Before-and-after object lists

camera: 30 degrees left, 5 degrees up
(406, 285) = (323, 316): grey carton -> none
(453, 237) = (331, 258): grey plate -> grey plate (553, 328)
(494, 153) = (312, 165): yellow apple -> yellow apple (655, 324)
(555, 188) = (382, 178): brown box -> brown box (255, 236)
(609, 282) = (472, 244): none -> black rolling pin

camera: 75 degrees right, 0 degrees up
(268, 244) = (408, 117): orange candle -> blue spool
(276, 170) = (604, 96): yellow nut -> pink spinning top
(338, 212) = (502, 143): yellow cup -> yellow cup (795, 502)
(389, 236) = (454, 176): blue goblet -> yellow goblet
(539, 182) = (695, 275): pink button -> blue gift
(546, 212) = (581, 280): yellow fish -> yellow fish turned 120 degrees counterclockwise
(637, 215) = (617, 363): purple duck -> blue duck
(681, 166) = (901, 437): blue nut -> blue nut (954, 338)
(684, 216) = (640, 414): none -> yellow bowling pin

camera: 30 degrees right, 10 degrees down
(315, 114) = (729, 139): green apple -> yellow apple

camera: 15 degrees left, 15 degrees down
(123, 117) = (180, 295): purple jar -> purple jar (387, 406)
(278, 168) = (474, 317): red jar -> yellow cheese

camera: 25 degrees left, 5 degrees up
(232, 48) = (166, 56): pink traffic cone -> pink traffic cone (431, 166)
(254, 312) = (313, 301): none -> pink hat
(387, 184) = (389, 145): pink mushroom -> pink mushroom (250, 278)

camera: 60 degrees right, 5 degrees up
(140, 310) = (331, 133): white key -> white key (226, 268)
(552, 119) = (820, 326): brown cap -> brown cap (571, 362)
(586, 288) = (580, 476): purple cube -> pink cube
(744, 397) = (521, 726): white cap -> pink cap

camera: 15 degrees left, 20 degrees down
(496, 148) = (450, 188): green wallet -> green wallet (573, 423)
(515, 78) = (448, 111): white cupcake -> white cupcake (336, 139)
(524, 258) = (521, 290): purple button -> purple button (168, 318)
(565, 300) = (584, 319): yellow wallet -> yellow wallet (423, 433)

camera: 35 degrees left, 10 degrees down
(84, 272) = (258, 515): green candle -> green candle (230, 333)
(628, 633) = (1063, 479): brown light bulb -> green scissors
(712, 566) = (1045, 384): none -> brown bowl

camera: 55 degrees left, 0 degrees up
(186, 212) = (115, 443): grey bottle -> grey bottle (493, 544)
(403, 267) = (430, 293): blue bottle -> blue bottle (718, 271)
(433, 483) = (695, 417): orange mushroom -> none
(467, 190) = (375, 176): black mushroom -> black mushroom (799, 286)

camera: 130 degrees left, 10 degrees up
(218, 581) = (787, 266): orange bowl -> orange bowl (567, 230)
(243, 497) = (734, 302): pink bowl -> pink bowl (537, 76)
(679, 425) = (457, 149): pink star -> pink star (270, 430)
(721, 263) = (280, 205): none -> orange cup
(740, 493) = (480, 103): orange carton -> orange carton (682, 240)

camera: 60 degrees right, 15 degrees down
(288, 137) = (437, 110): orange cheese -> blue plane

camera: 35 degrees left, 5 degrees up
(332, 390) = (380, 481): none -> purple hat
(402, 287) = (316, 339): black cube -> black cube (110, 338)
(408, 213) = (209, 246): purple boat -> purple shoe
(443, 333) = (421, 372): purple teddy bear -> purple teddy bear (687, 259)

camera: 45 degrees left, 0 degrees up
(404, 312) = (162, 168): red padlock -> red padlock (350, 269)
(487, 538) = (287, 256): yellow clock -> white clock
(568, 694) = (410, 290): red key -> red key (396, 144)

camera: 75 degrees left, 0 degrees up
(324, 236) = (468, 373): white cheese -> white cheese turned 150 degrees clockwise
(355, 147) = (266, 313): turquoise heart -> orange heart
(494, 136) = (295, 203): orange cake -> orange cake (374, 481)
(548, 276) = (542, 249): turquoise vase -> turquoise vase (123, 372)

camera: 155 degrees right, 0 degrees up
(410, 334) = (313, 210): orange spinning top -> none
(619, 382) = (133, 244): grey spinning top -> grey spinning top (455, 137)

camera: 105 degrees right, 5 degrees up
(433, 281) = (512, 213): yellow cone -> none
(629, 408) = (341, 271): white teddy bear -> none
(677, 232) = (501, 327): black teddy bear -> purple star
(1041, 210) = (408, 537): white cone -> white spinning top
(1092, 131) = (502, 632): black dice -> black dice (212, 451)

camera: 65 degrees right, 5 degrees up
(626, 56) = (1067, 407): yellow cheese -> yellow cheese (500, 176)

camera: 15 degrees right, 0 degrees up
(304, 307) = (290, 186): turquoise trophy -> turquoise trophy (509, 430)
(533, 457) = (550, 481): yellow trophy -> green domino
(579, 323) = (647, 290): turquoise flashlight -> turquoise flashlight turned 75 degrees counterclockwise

Instructions to follow - Can you repeat, word for word, every line above from the one containing "(338, 212) = (502, 143): yellow" down to the one containing "camera: 15 degrees left, 20 degrees down", including both?

Written answer -
(338, 212) = (502, 143): yellow cup -> yellow cup (795, 502)
(389, 236) = (454, 176): blue goblet -> yellow goblet
(539, 182) = (695, 275): pink button -> blue gift
(546, 212) = (581, 280): yellow fish -> yellow fish turned 120 degrees counterclockwise
(637, 215) = (617, 363): purple duck -> blue duck
(681, 166) = (901, 437): blue nut -> blue nut (954, 338)
(684, 216) = (640, 414): none -> yellow bowling pin

camera: 30 degrees right, 10 degrees down
(315, 114) = (729, 139): green apple -> yellow apple

camera: 15 degrees left, 15 degrees down
(123, 117) = (180, 295): purple jar -> purple jar (387, 406)
(278, 168) = (474, 317): red jar -> yellow cheese

camera: 25 degrees left, 5 degrees up
(232, 48) = (166, 56): pink traffic cone -> pink traffic cone (431, 166)
(254, 312) = (313, 301): none -> pink hat
(387, 184) = (389, 145): pink mushroom -> pink mushroom (250, 278)

camera: 60 degrees right, 5 degrees up
(140, 310) = (331, 133): white key -> white key (226, 268)
(552, 119) = (820, 326): brown cap -> brown cap (571, 362)
(586, 288) = (580, 476): purple cube -> pink cube
(744, 397) = (521, 726): white cap -> pink cap

camera: 15 degrees left, 20 degrees down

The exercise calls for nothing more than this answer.